## EXERCISE AIM
The required result is an exact copy of every line from the one with "tan cone C1 level 3 -> tan cone J5 level 2" through the last line below, with the pictures left out.
── MATERIAL PROVIDED ──
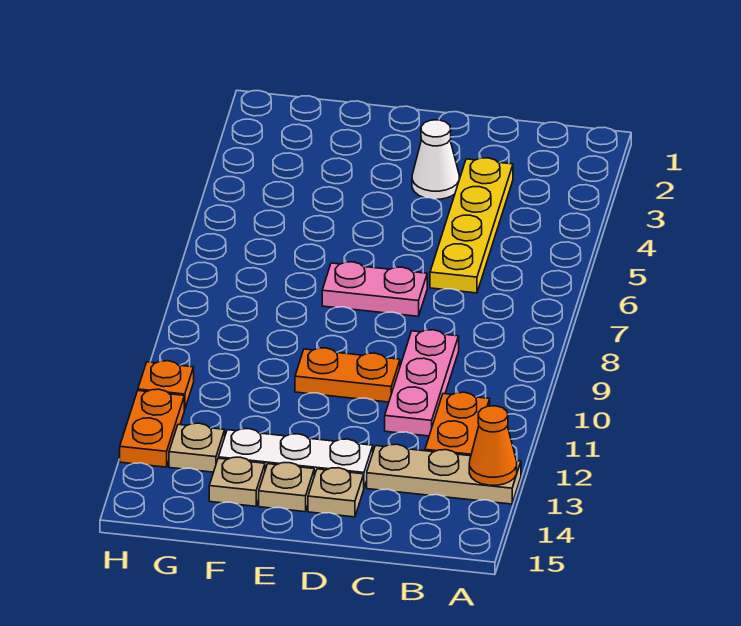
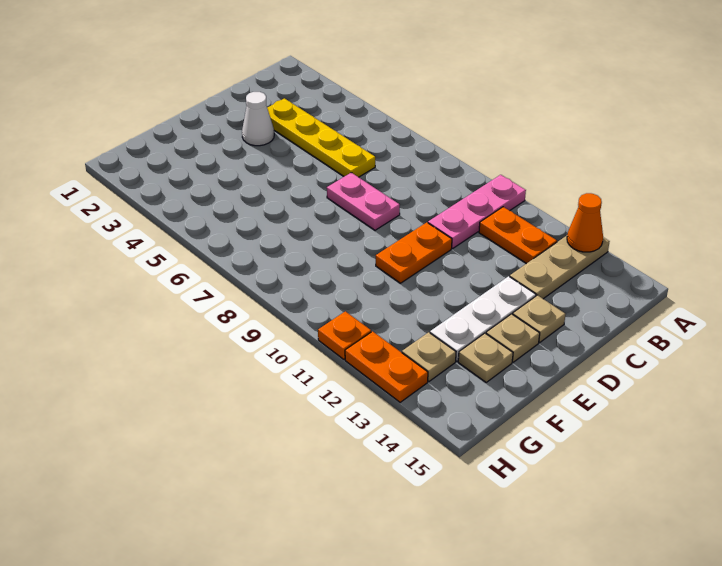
pink plate C9:C11 level 1 -> pink plate A10:C10 level 1
pink plate D7:E7 level 1 -> pink plate D7:D8 level 1

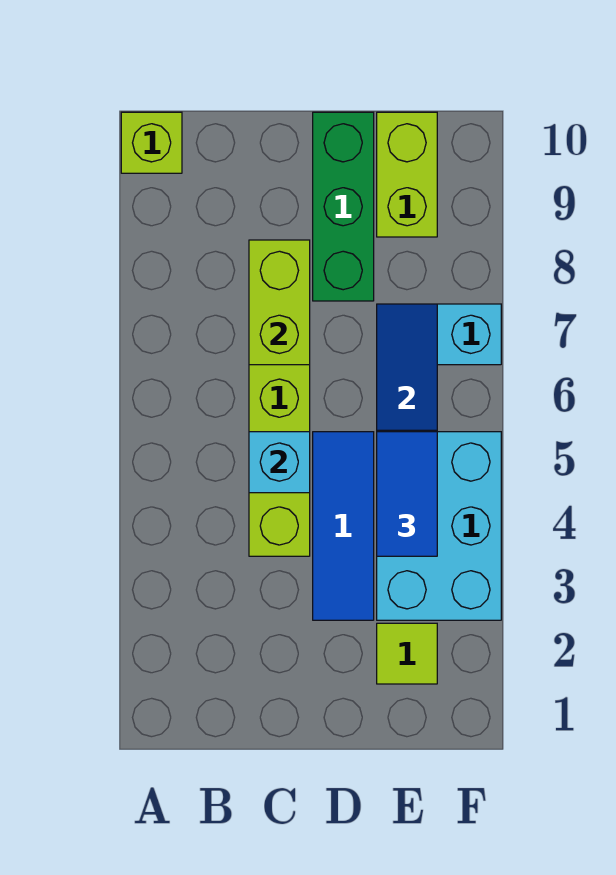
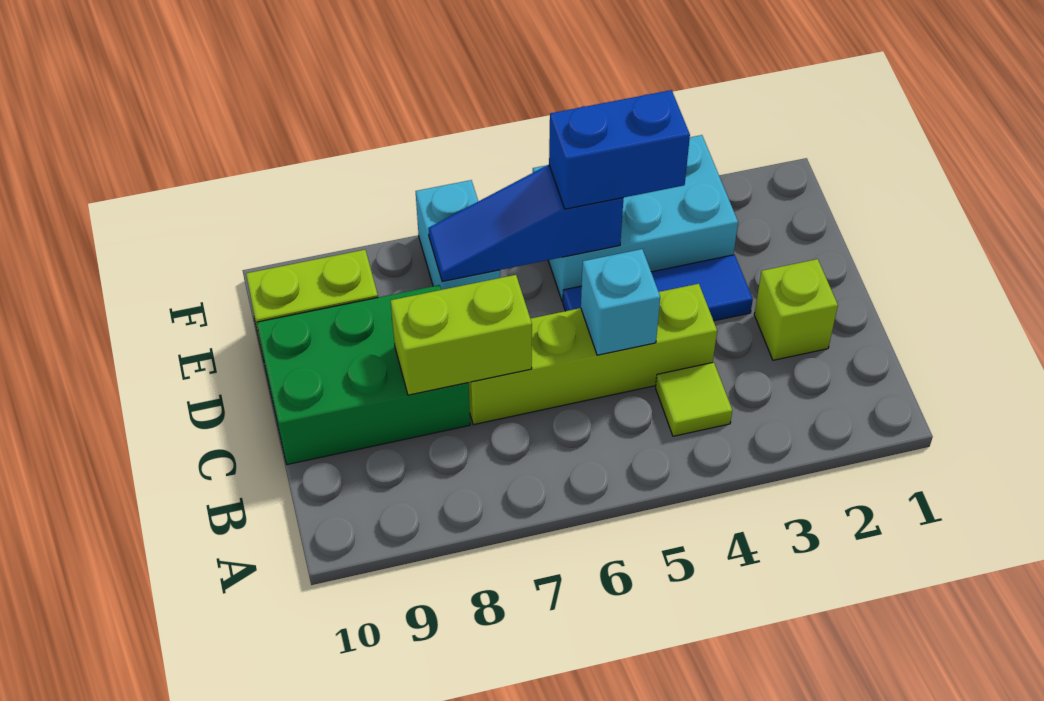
lime brick A10 level 1 -> lime brick C2 level 1
green brick D8:D10 level 1 -> green brick C8:D10 level 1
lime tile E2 level 1 -> lime tile B4 level 1
blue tile E4:E5 level 3 -> blue brick E4:E5 level 3

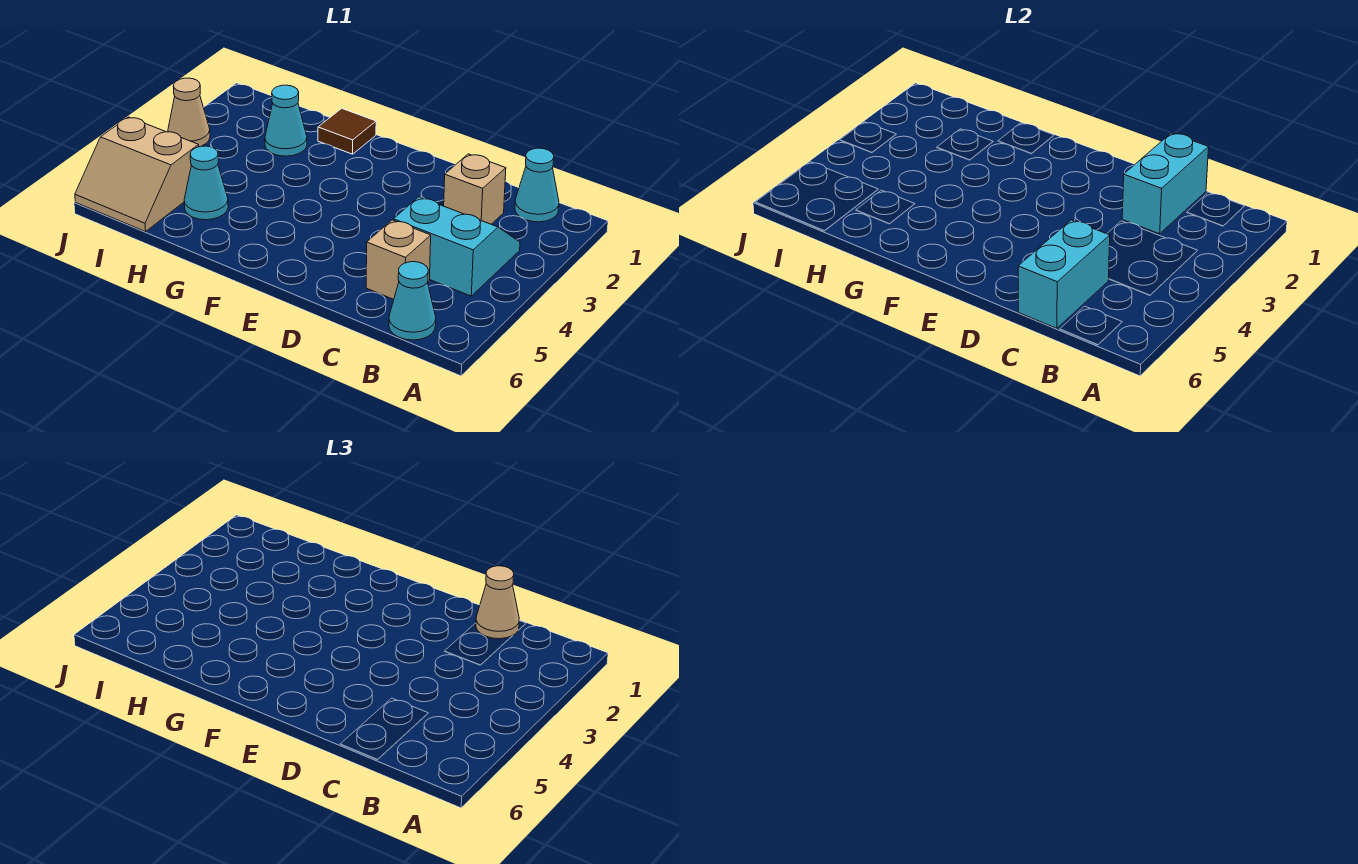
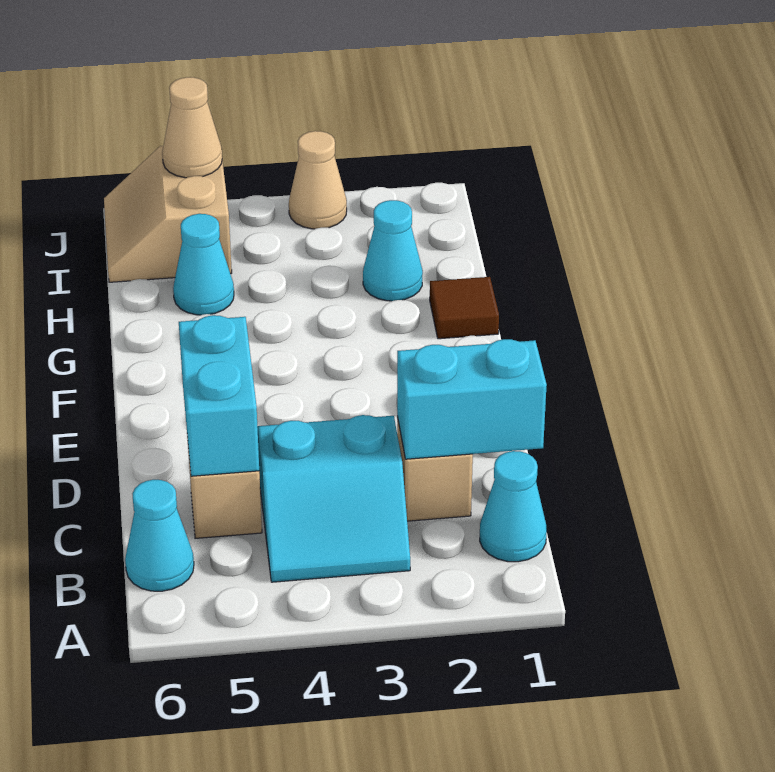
cyan slope B3:C4 level 1 top 4 -> cyan slope B3:C4 level 1 top C
tan cone C1 level 3 -> tan cone J5 level 2
cyan brick C5:C6 level 2 -> cyan brick C5:D5 level 2

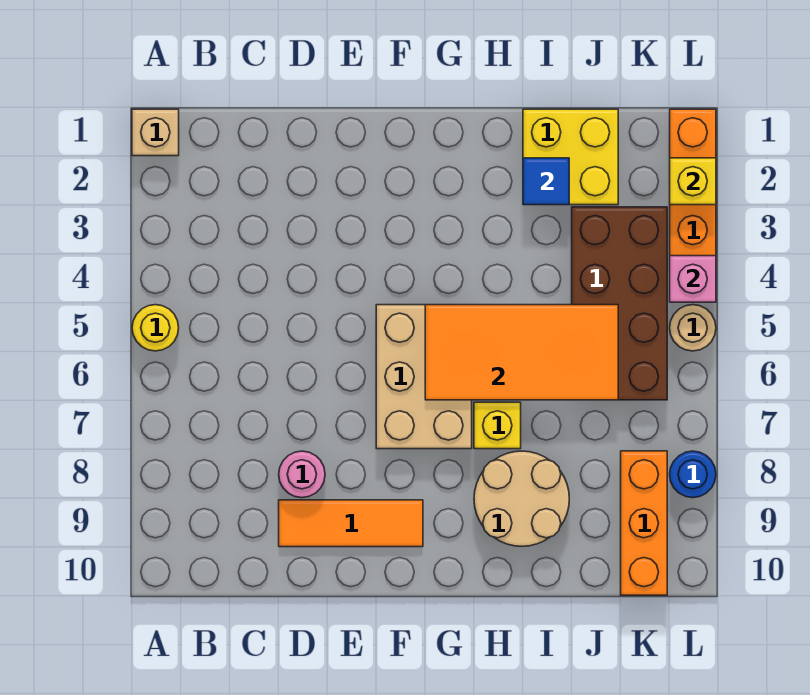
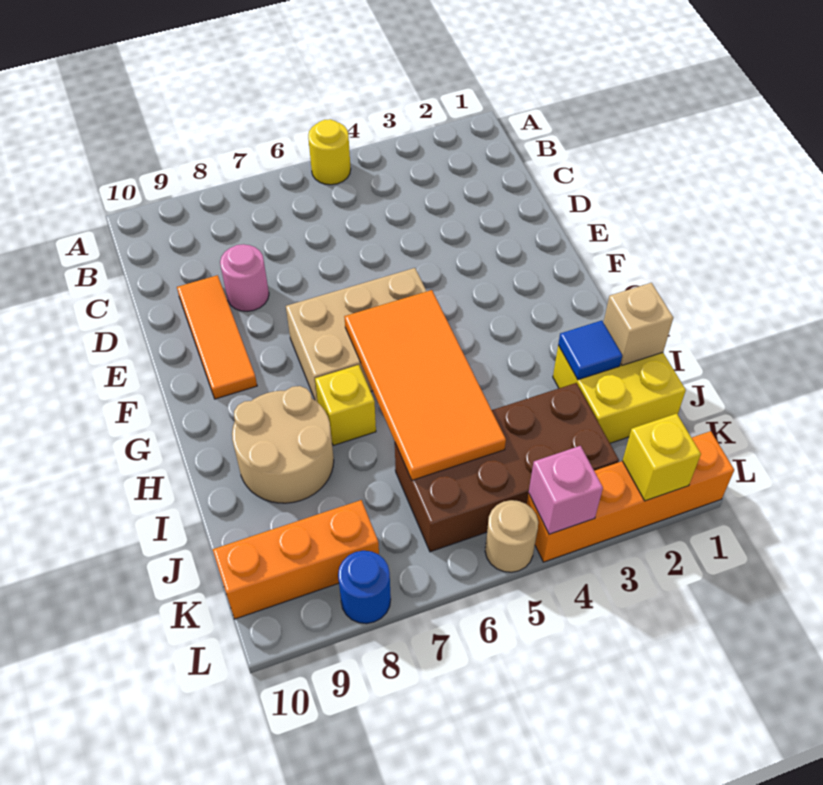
tan brick A1 level 1 -> tan brick I1 level 2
───
## ANSWER SECTION
tan cone C1 level 3 -> tan cone J5 level 2
cyan brick C5:C6 level 2 -> cyan brick C5:D5 level 2

tan brick A1 level 1 -> tan brick I1 level 2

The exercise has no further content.